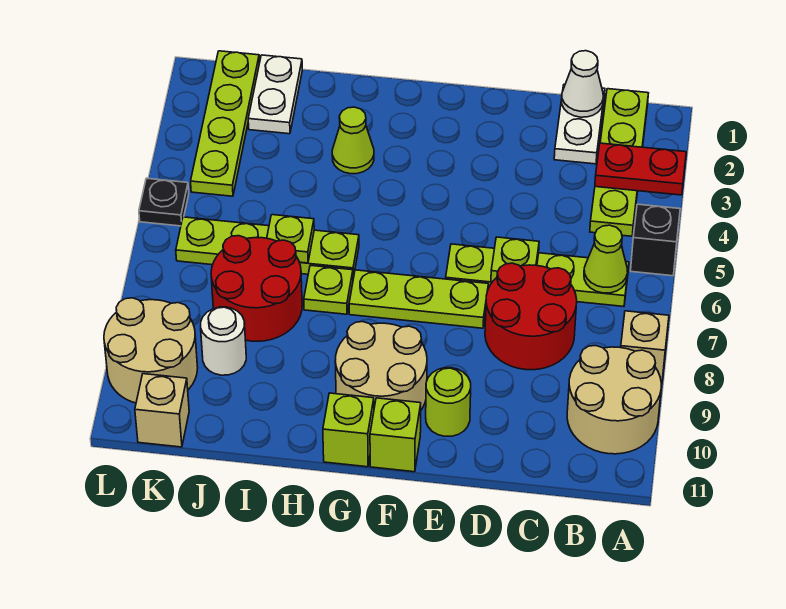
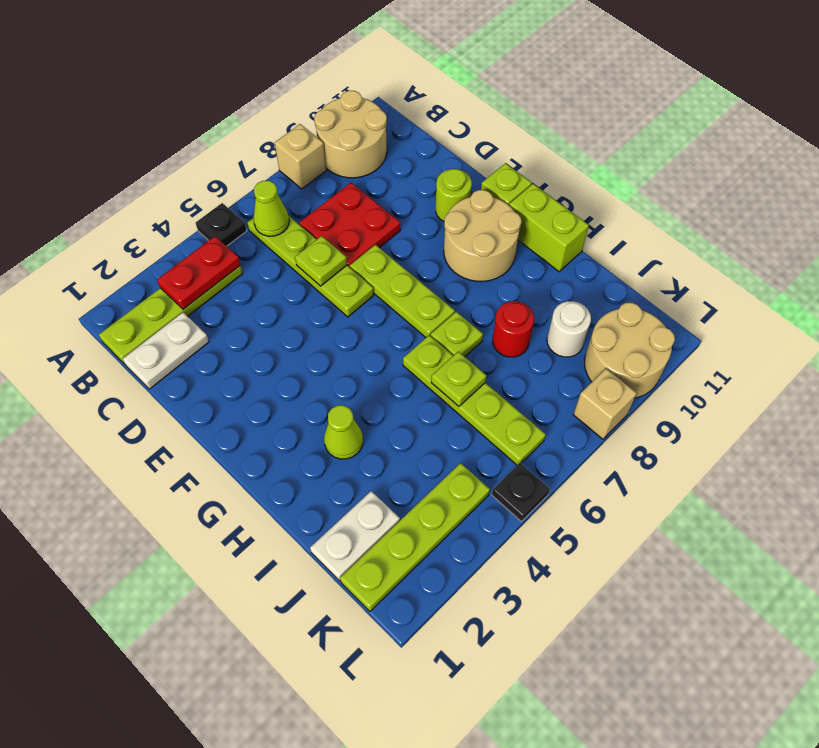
red 1x2 plate [595,143,686,195] -> red 1x2 plate turned to [157,236,240,309]
black 1x1 brick [631,204,680,276] -> black 1x1 plate [196,203,247,246]
white 1x1 cone [561,51,603,117] -> none
red 2x2 round brick [485,263,577,370] -> red 2x2 plate [299,183,401,267]
lime 1x1 brick [323,393,374,467] -> lime 1x2 brick [509,184,589,272]
red 2x2 round brick [211,236,302,341] -> red 1x1 round brick [493,301,534,357]
tan 1x1 brick [135,374,189,447] -> tan 1x1 brick moved to [573,369,637,439]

**EXERCISE INSTRUCTIONS:** Without including any picture, write out the material above verbatim.

**RESULT FOR THIS TASK:**
red 1x2 plate [595,143,686,195] -> red 1x2 plate turned to [157,236,240,309]
black 1x1 brick [631,204,680,276] -> black 1x1 plate [196,203,247,246]
white 1x1 cone [561,51,603,117] -> none
red 2x2 round brick [485,263,577,370] -> red 2x2 plate [299,183,401,267]
lime 1x1 brick [323,393,374,467] -> lime 1x2 brick [509,184,589,272]
red 2x2 round brick [211,236,302,341] -> red 1x1 round brick [493,301,534,357]
tan 1x1 brick [135,374,189,447] -> tan 1x1 brick moved to [573,369,637,439]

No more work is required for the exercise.